* To do: Please copy everything from the start of the listing down to the line containing "Shepwick is located", including that line, word for word. Leave out the pictures.

* Task inputs:
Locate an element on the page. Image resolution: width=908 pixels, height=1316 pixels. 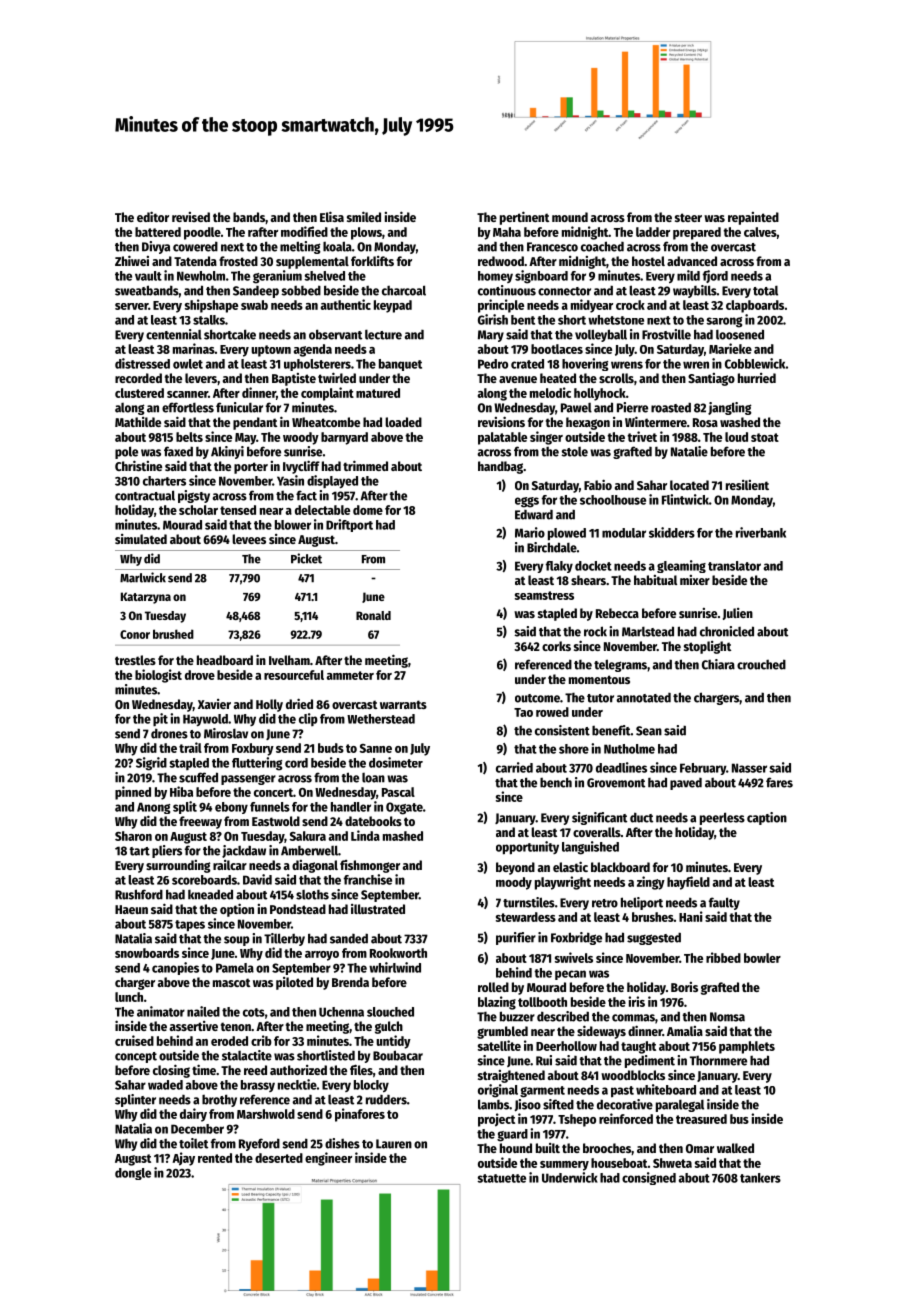
calves is located at coordinates (760, 232).
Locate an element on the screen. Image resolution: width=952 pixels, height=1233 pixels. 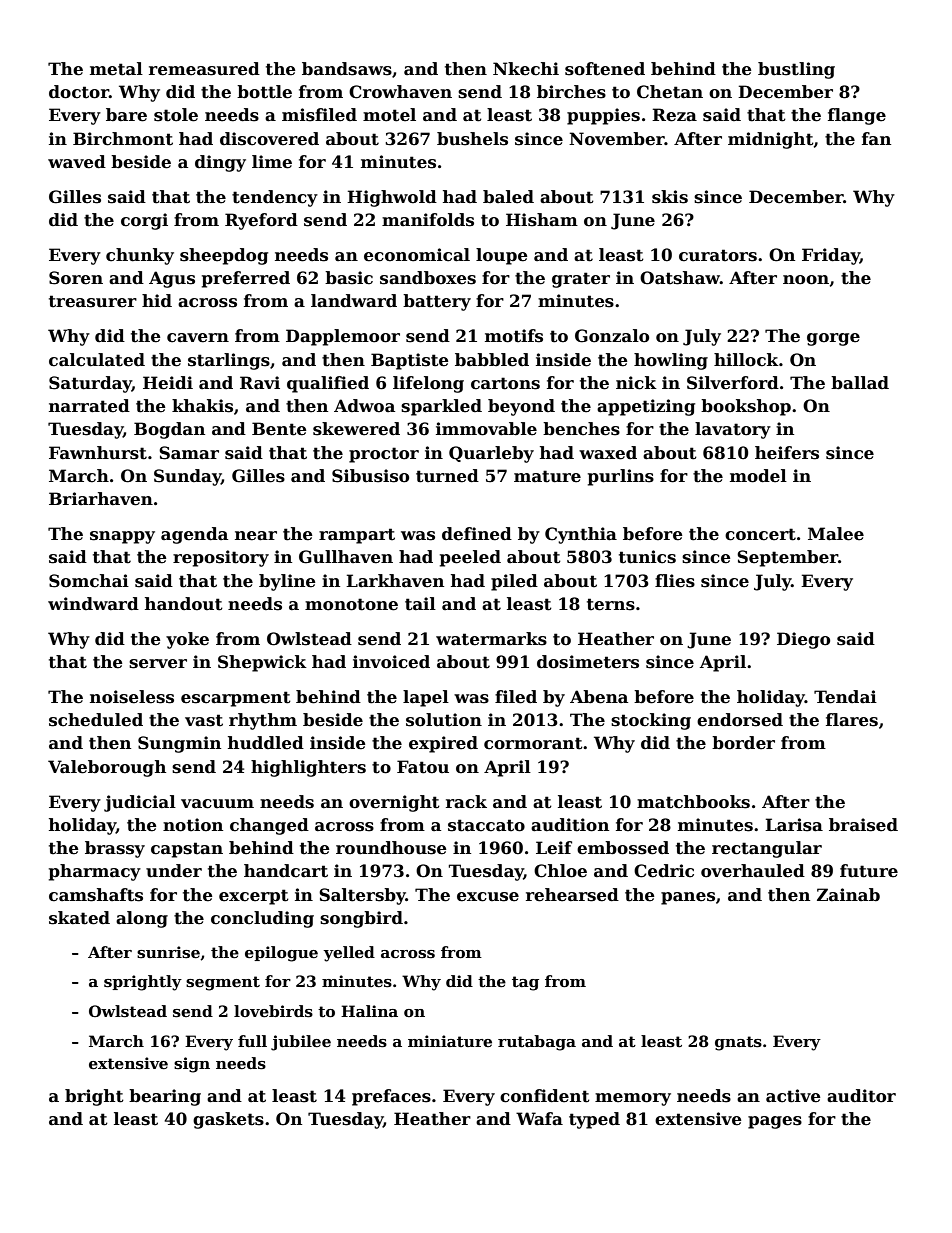
Shepwick is located at coordinates (262, 663).
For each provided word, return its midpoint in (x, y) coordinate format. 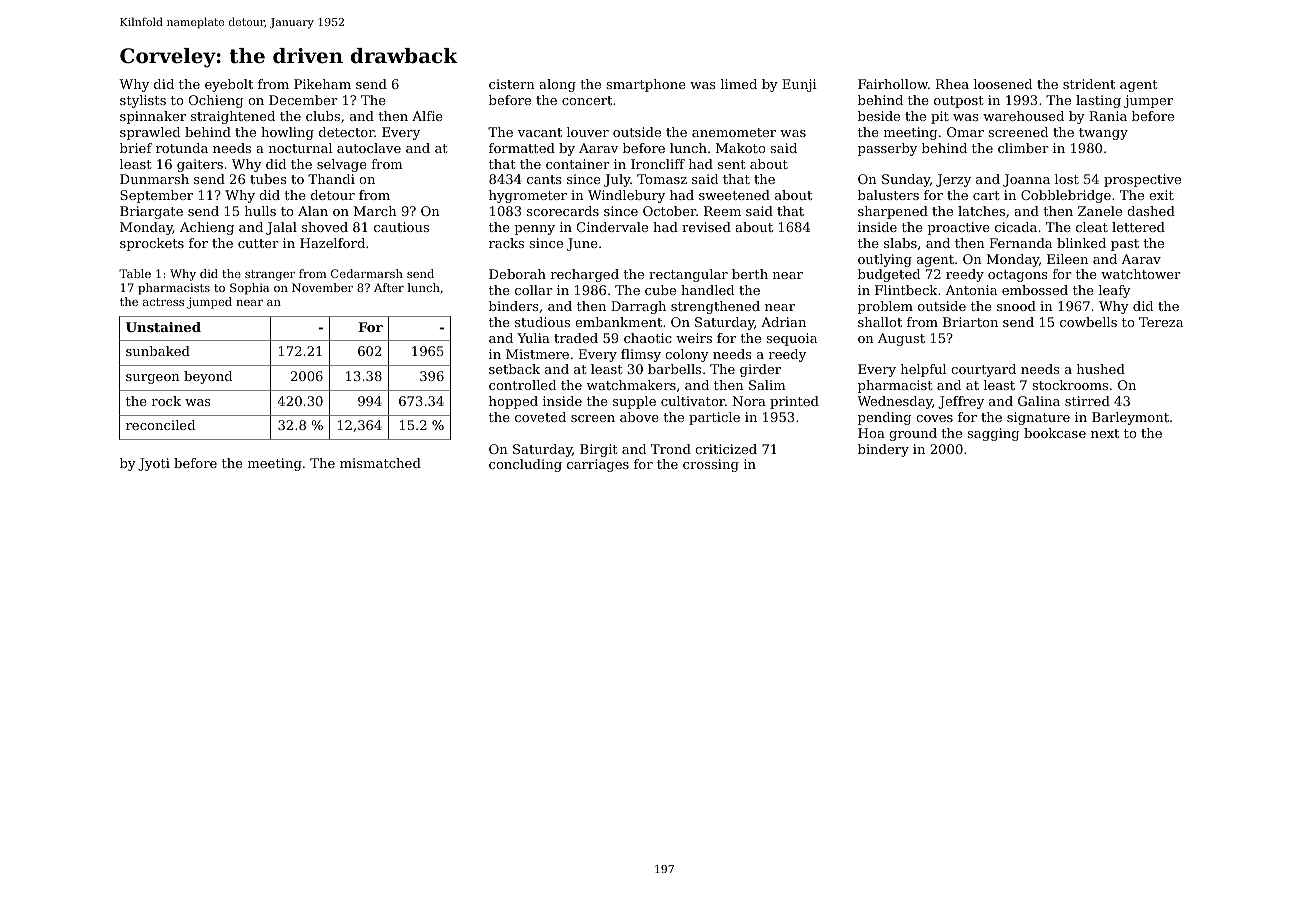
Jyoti (154, 464)
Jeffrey (961, 402)
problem (885, 307)
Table (135, 273)
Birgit (598, 450)
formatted (522, 148)
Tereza (1161, 322)
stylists (143, 101)
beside (879, 116)
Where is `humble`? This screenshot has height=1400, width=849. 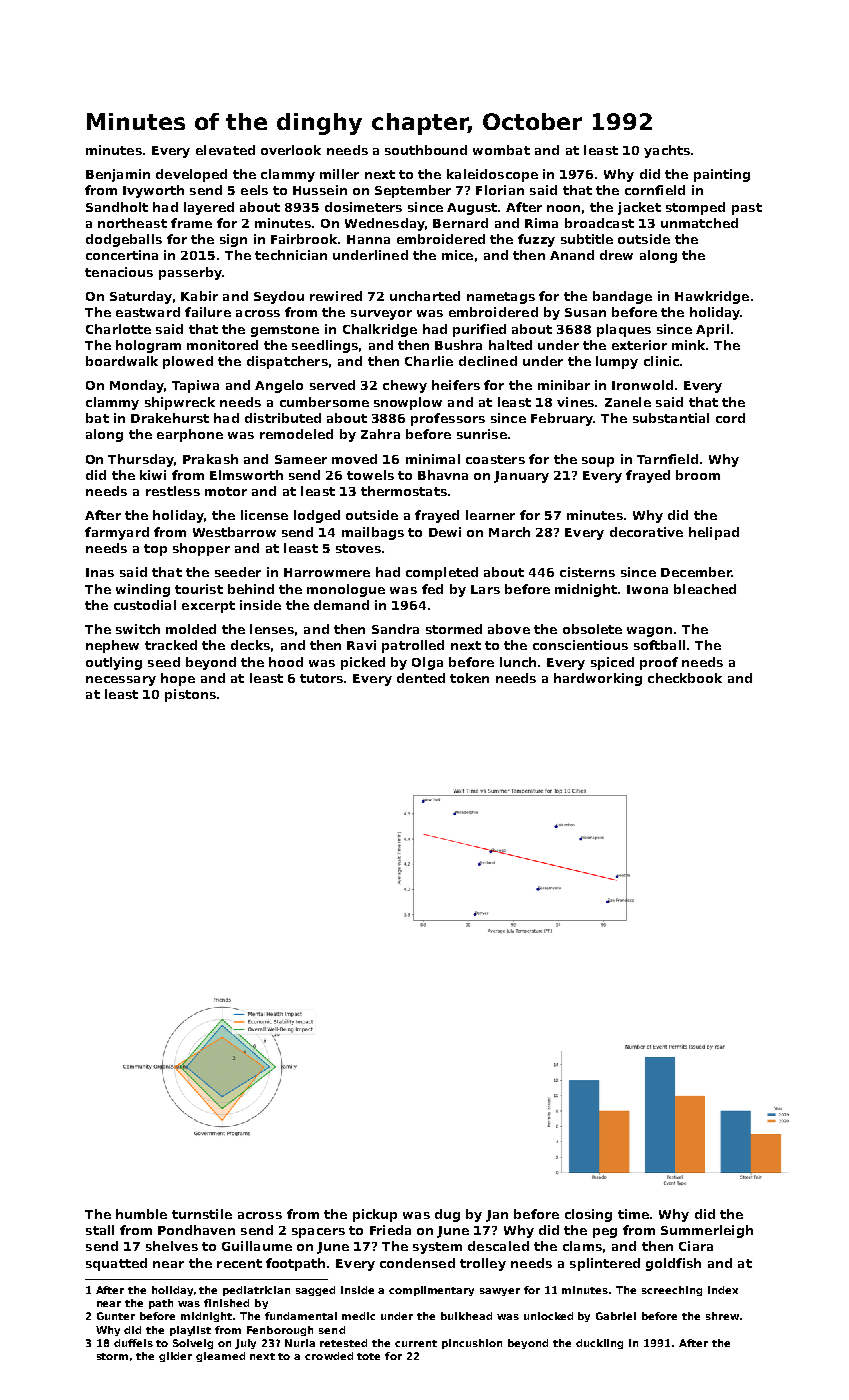 humble is located at coordinates (141, 1214).
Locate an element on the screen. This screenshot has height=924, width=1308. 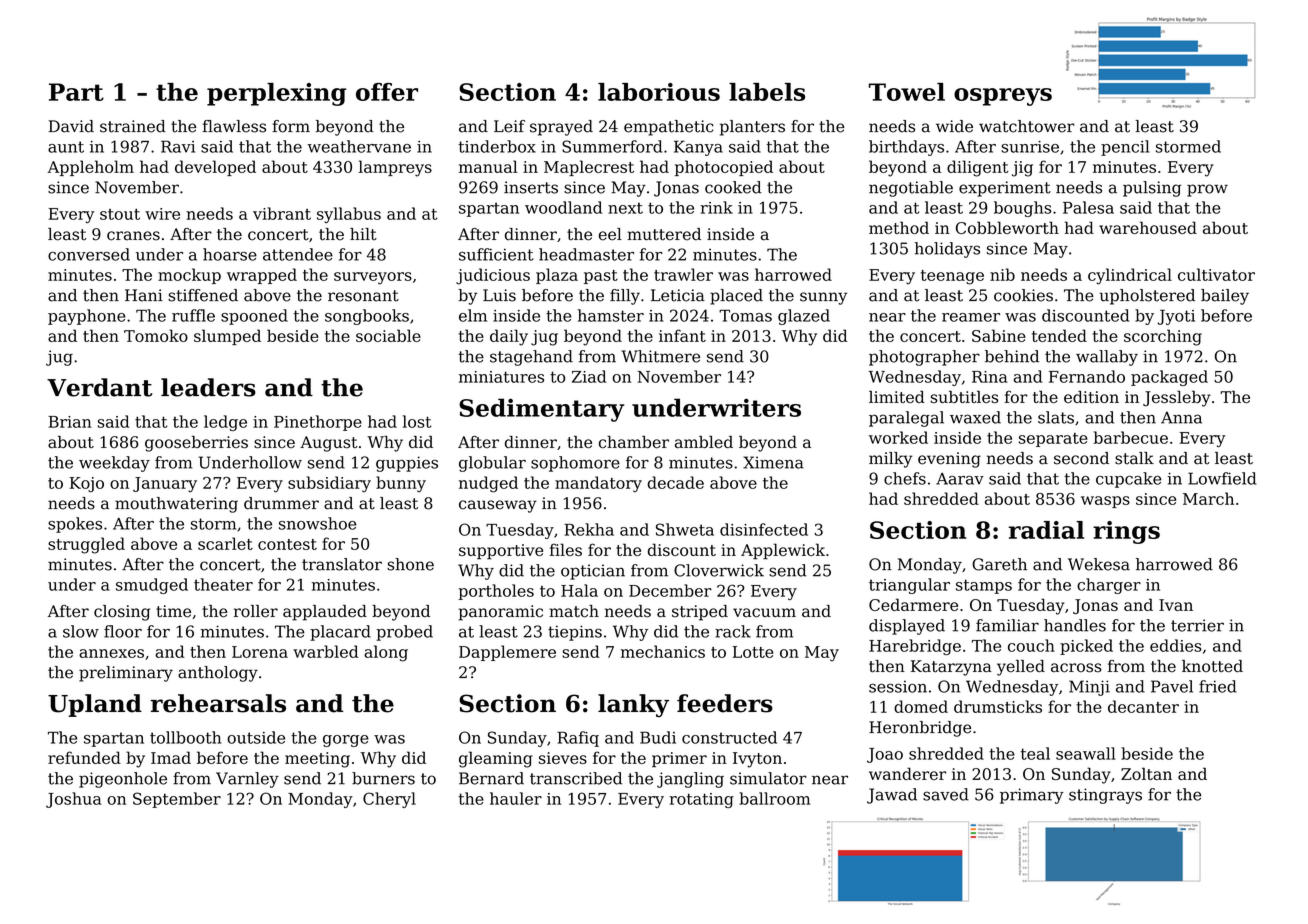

* Exercise solution:
Locate an element on the page. Image resolution: width=908 pixels, height=1316 pixels. 
calves is located at coordinates (760, 232).
Locate an element on the screen. Image resolution: width=952 pixels, height=1233 pixels. 
Shepwick is located at coordinates (262, 663).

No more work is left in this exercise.